(Image change detection data)
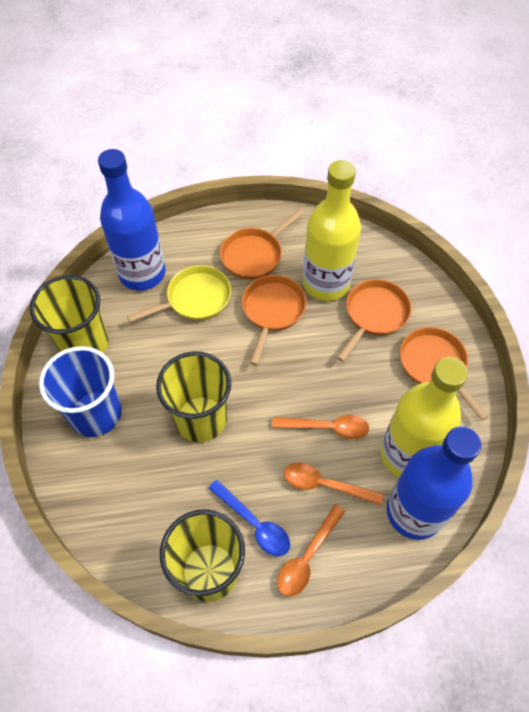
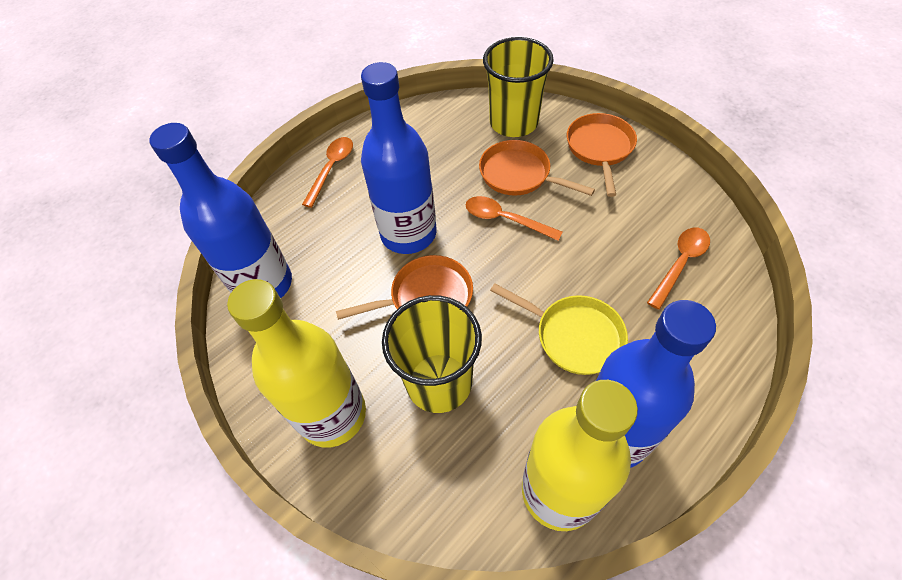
blue bottle: 2 -> 3
blue cup: 1 -> 0
blue spoon: 1 -> 0
orange pan: 4 -> 3
yellow cup: 3 -> 2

:: Task description ::
Your answer must be the records above, word for word, with no pictures.

:: Solved exercise ::
blue bottle: 2 -> 3
blue cup: 1 -> 0
blue spoon: 1 -> 0
orange pan: 4 -> 3
yellow cup: 3 -> 2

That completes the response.